Source data section start

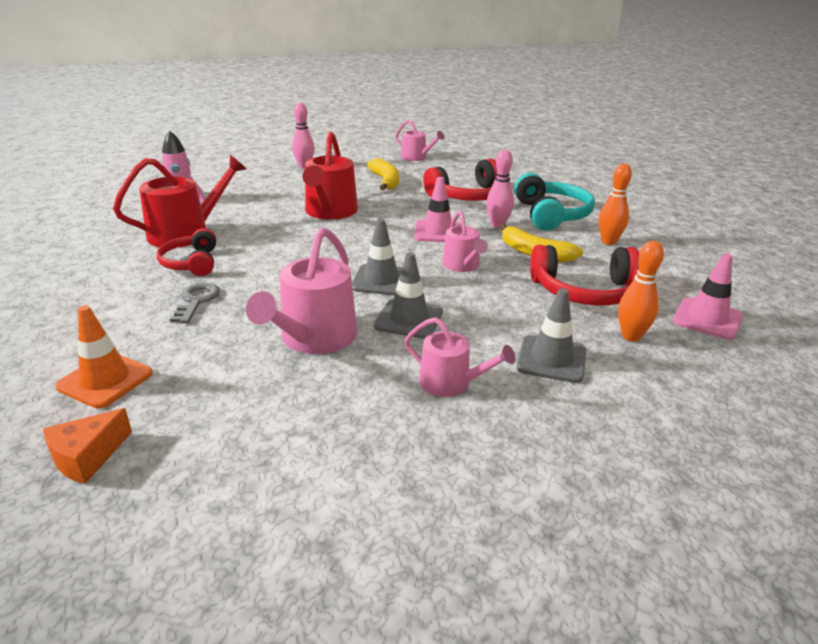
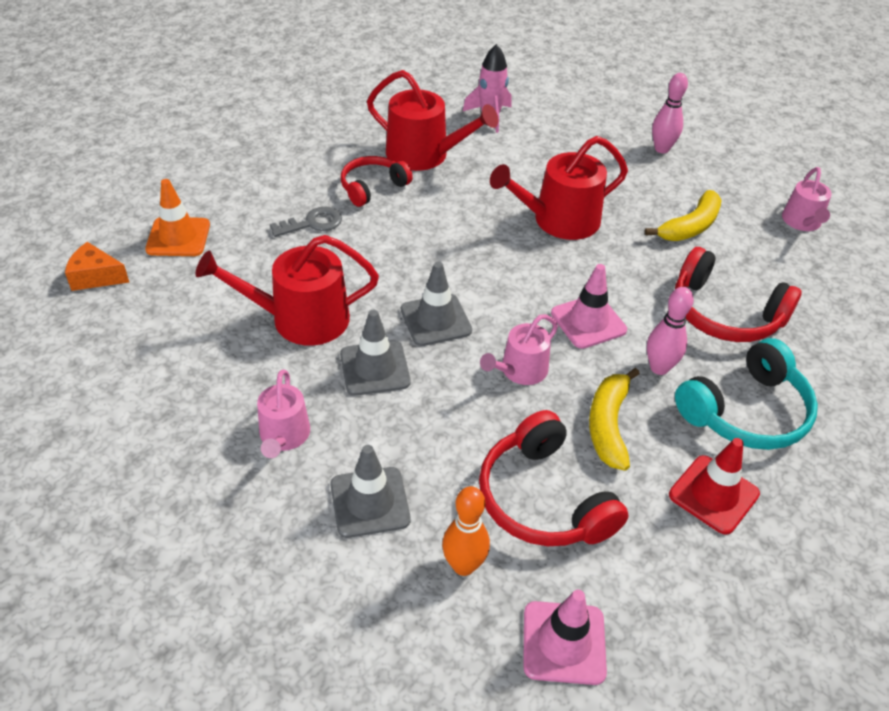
camera: 60 degrees right, 15 degrees up
(314, 338) = (300, 319): pink watering can -> red watering can
(608, 242) = (713, 494): orange bowling pin -> red traffic cone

Source data section end

> [Exercise description]:
Copy exactly the lines that run from the one containing "(314, 338) = (300, 319): pink" to the last line of the listing, both included, and nothing more.

> [Result for this task]:
(314, 338) = (300, 319): pink watering can -> red watering can
(608, 242) = (713, 494): orange bowling pin -> red traffic cone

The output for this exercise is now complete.